--- ASSIGNED TASK ---
Pick every line with "none" from the material below.

--- DATA EXTRACT ---
%%
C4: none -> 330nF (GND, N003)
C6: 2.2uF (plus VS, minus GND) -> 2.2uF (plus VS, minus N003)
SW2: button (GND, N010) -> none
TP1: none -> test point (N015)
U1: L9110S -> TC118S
%%
%%
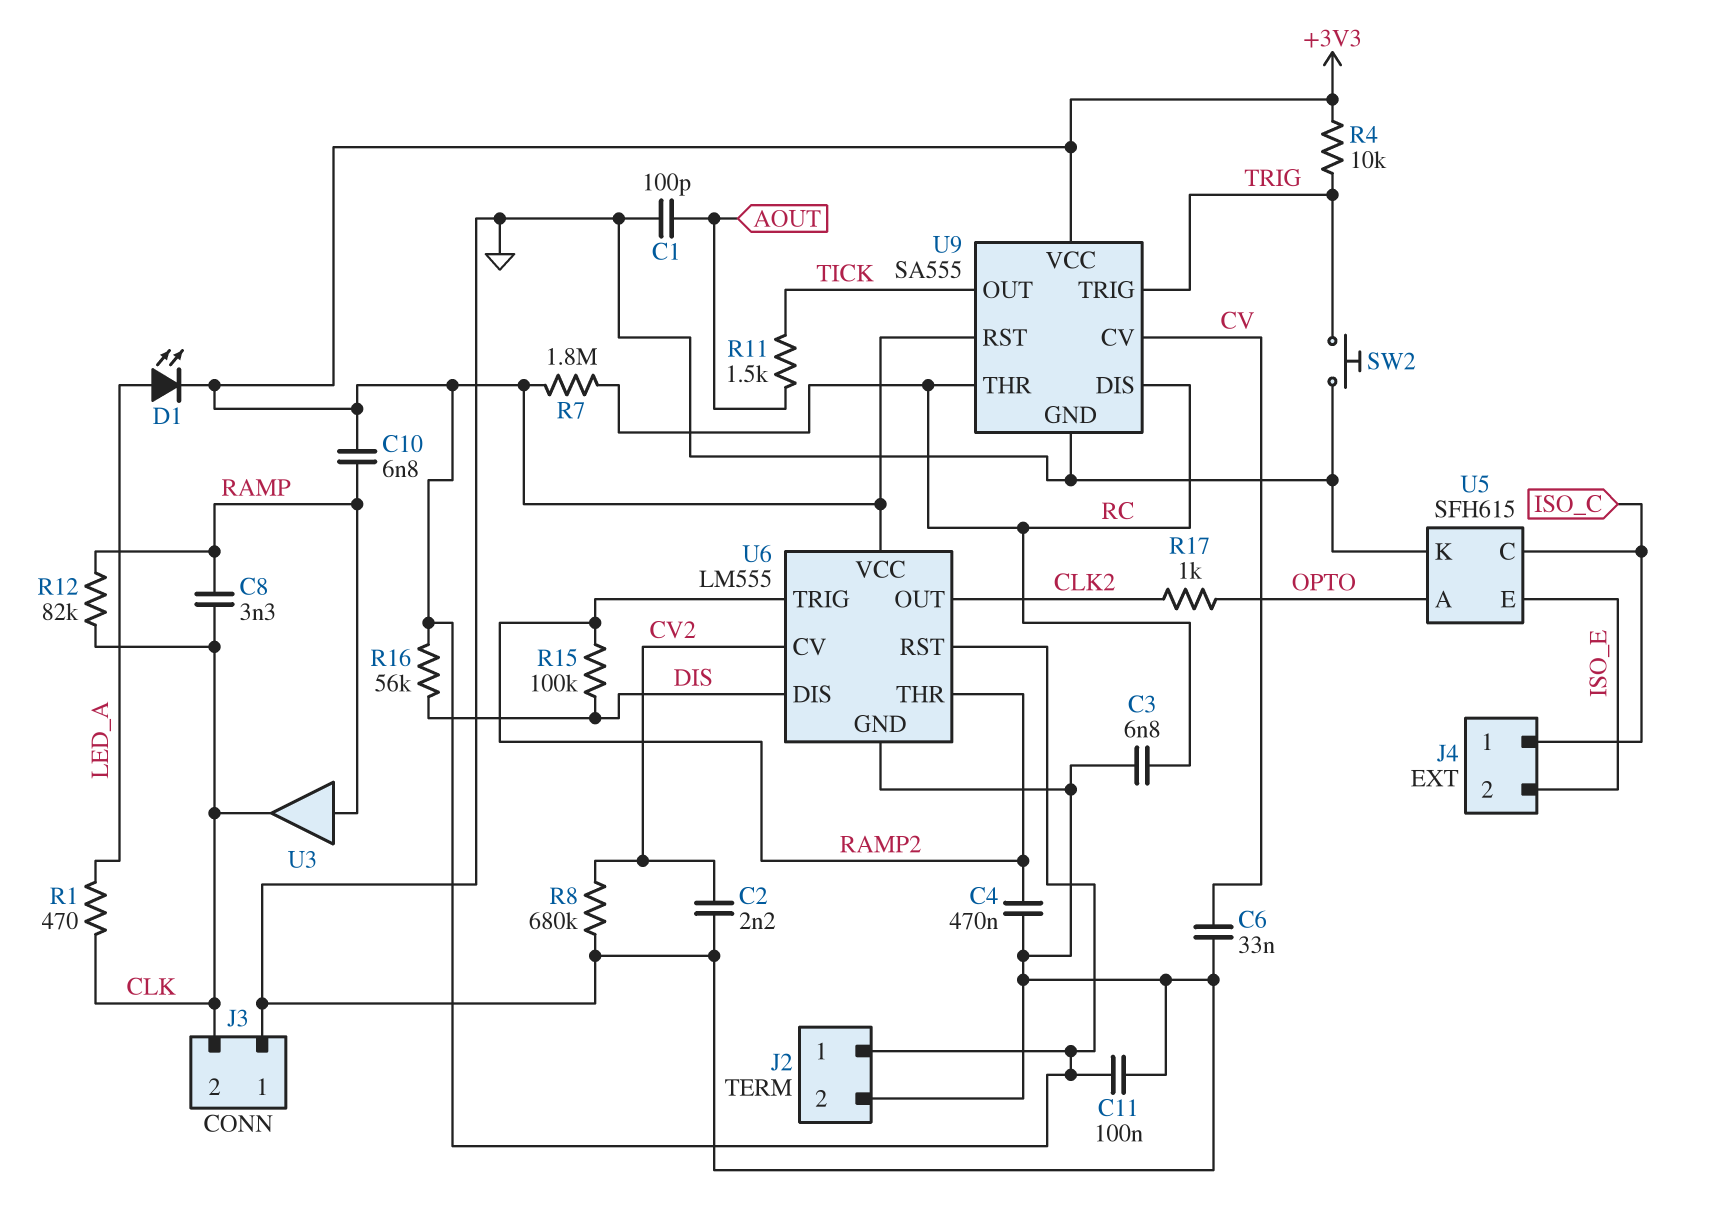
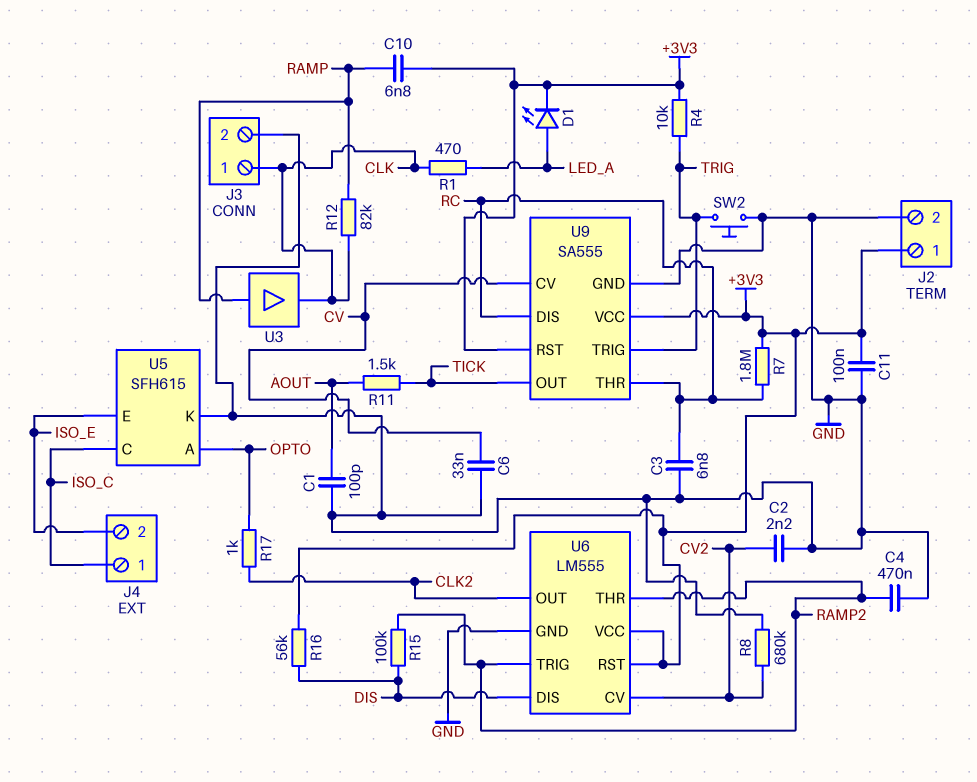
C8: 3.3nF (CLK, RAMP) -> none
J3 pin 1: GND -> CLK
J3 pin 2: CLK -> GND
%%
%%
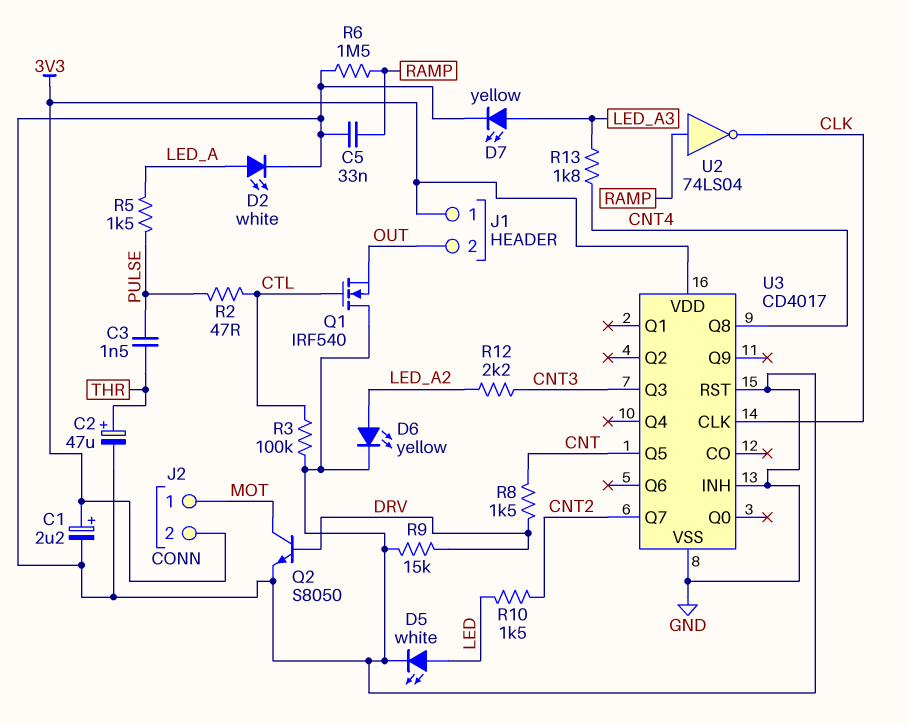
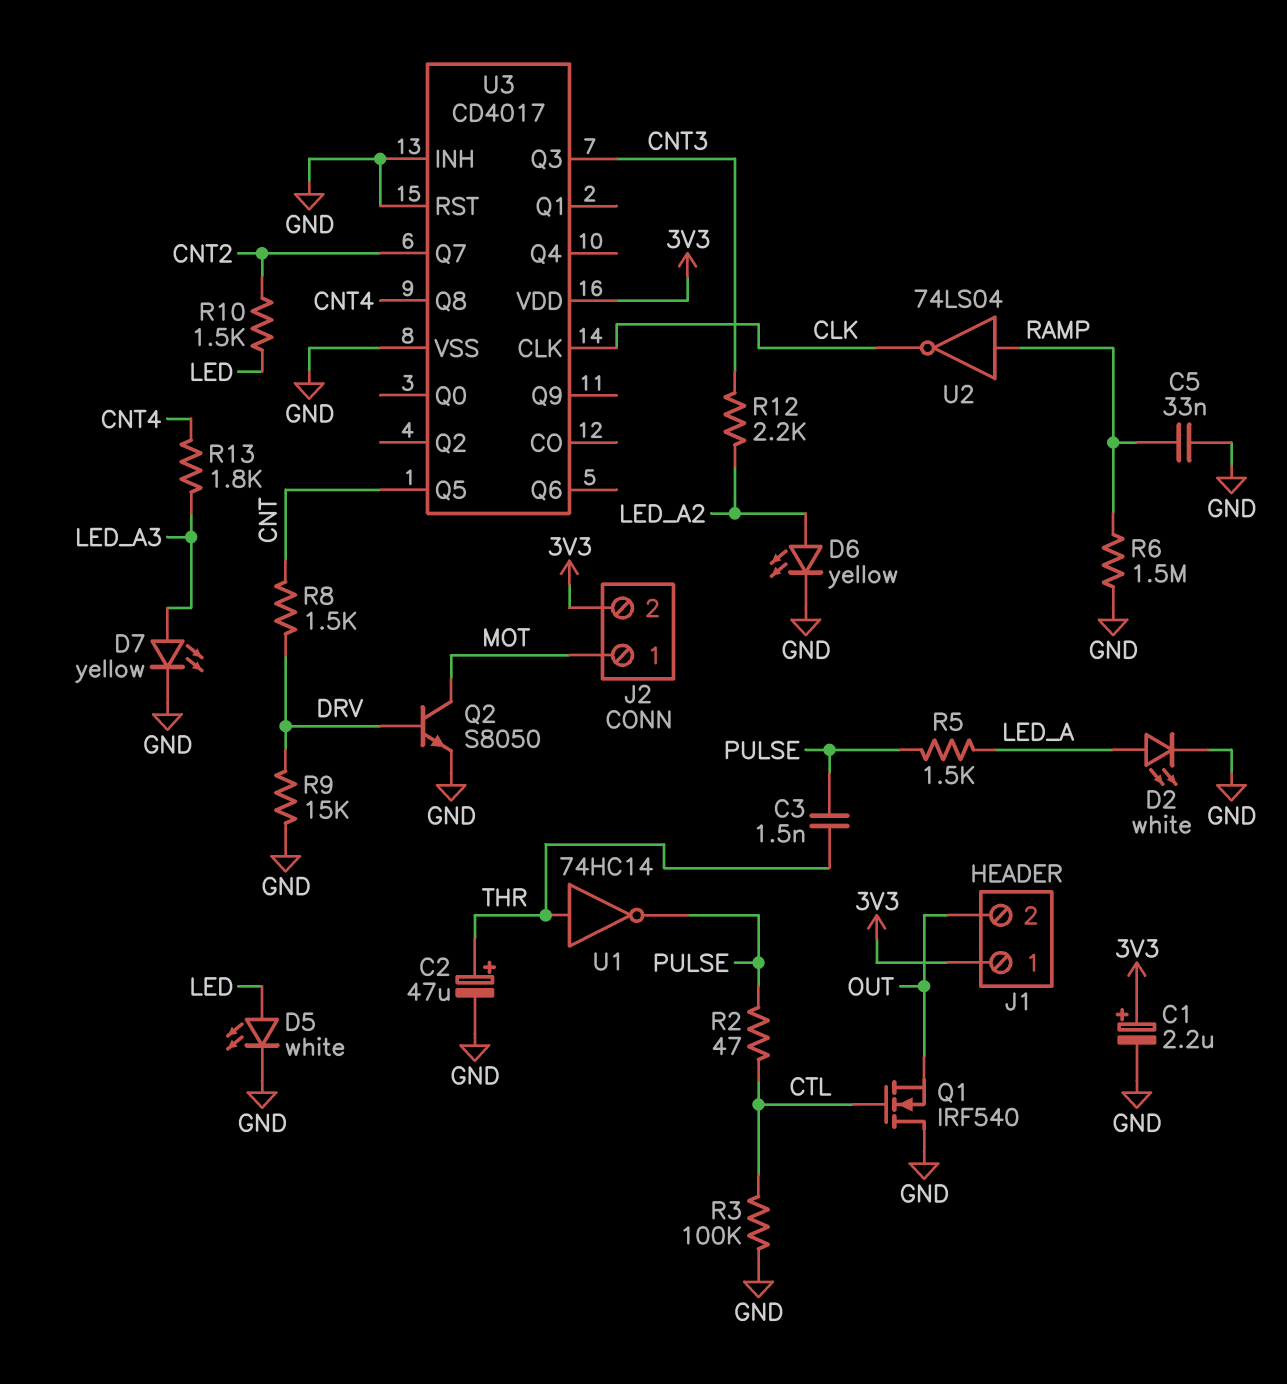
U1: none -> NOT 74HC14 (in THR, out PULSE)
%%
--- ANSWER TO THIS EXERCISE ---
C4: none -> 330nF (GND, N003)
SW2: button (GND, N010) -> none
TP1: none -> test point (N015)
C8: 3.3nF (CLK, RAMP) -> none
U1: none -> NOT 74HC14 (in THR, out PULSE)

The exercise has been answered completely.